(Aerial scene parsing data)
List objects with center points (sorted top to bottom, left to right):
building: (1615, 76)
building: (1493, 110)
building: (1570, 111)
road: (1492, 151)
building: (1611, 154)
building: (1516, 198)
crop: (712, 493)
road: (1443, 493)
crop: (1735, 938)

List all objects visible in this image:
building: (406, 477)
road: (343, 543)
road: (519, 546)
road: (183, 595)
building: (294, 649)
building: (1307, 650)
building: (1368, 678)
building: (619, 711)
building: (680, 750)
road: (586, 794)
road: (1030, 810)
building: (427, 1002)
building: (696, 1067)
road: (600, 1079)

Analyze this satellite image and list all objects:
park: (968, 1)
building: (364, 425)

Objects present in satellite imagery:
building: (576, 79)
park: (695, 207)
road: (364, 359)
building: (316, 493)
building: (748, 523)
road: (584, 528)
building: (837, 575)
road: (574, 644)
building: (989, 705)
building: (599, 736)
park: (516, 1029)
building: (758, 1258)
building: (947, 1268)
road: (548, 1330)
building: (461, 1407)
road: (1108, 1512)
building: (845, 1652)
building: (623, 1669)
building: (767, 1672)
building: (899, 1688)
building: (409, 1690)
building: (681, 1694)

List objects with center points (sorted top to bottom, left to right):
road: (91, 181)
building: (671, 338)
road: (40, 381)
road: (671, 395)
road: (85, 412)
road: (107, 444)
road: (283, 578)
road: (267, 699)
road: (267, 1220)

→ **WHAT THE TASK REQUIRES**
Give each entry again, spelled exactly as shown.

→ **SOLUTION BELOW**
List objects with center points (sorted top to bottom, left to right):
building: (1615, 76)
building: (1493, 110)
building: (1570, 111)
road: (1492, 151)
building: (1611, 154)
building: (1516, 198)
crop: (712, 493)
road: (1443, 493)
crop: (1735, 938)

List all objects visible in this image:
building: (406, 477)
road: (343, 543)
road: (519, 546)
road: (183, 595)
building: (294, 649)
building: (1307, 650)
building: (1368, 678)
building: (619, 711)
building: (680, 750)
road: (586, 794)
road: (1030, 810)
building: (427, 1002)
building: (696, 1067)
road: (600, 1079)

Analyze this satellite image and list all objects:
park: (968, 1)
building: (364, 425)

Objects present in satellite imagery:
building: (576, 79)
park: (695, 207)
road: (364, 359)
building: (316, 493)
building: (748, 523)
road: (584, 528)
building: (837, 575)
road: (574, 644)
building: (989, 705)
building: (599, 736)
park: (516, 1029)
building: (758, 1258)
building: (947, 1268)
road: (548, 1330)
building: (461, 1407)
road: (1108, 1512)
building: (845, 1652)
building: (623, 1669)
building: (767, 1672)
building: (899, 1688)
building: (409, 1690)
building: (681, 1694)

List objects with center points (sorted top to bottom, left to right):
road: (91, 181)
building: (671, 338)
road: (40, 381)
road: (671, 395)
road: (85, 412)
road: (107, 444)
road: (283, 578)
road: (267, 699)
road: (267, 1220)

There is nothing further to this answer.